- _Short task_:
Please retype the records below word for word, without the pictures.

- _Given records_:
## start
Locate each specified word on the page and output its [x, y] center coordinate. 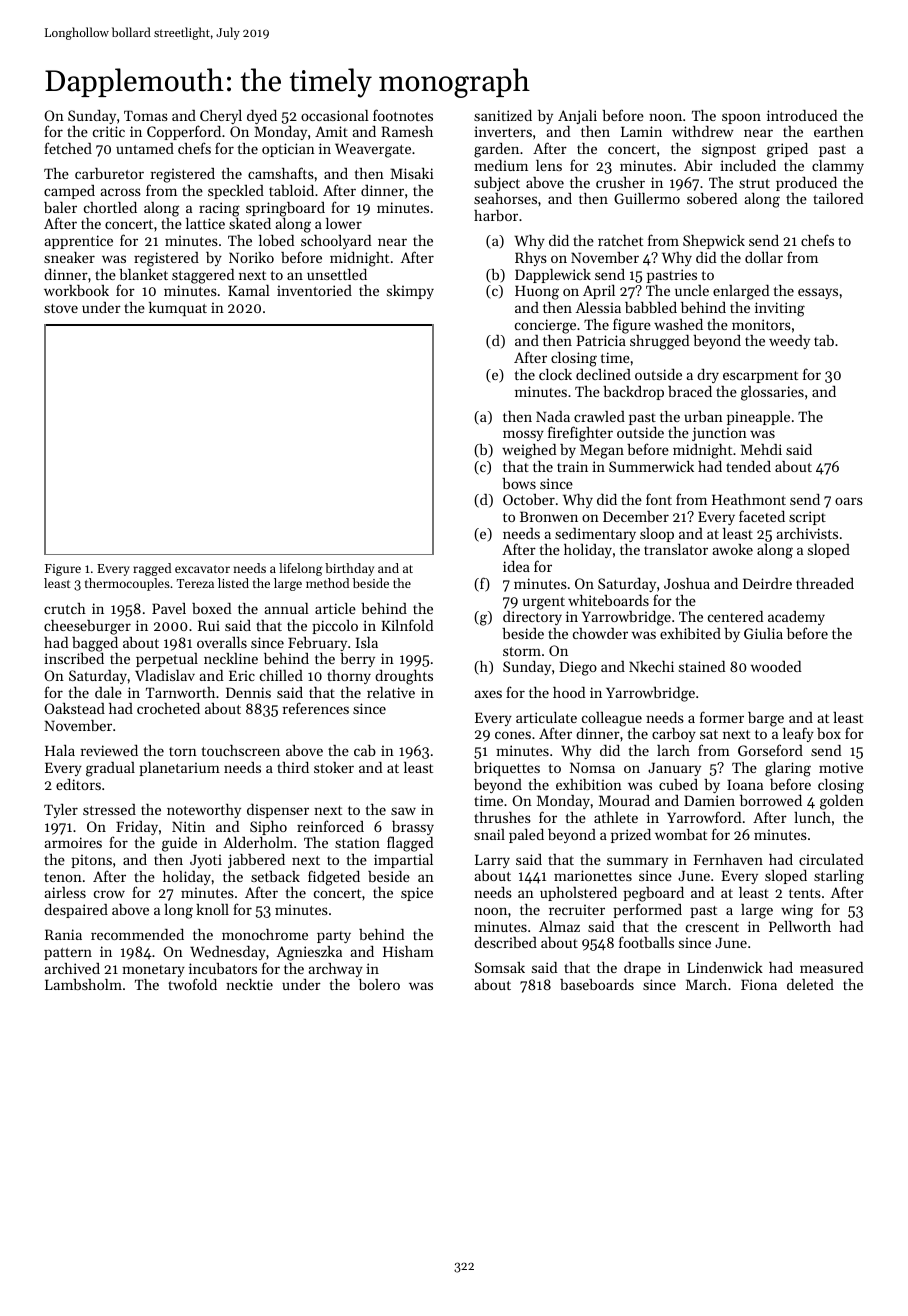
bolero [379, 984]
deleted [810, 984]
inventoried [314, 290]
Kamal [249, 290]
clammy [838, 167]
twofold [192, 984]
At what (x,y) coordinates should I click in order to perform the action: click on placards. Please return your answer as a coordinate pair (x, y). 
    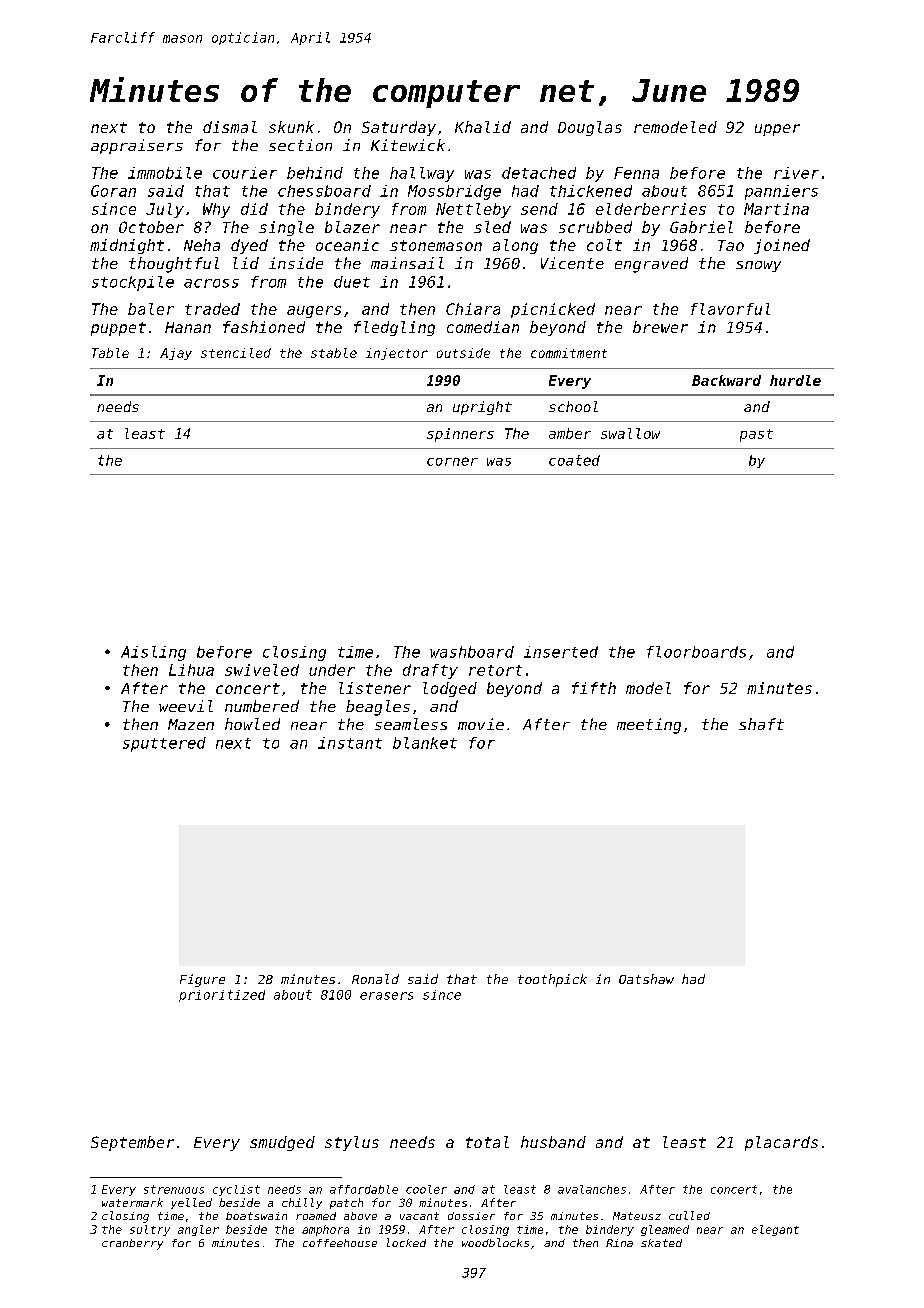
    Looking at the image, I should click on (781, 1143).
## end
- _Result_:
Locate each specified word on the page and output its [x, y] center coordinate. 
bolero [379, 984]
deleted [810, 984]
inventoried [314, 290]
Kamal [249, 290]
clammy [838, 167]
twofold [192, 984]
At what (x,y) coordinates should I click in order to perform the action: click on placards. Please return your answer as a coordinate pair (x, y). 
    Looking at the image, I should click on (781, 1143).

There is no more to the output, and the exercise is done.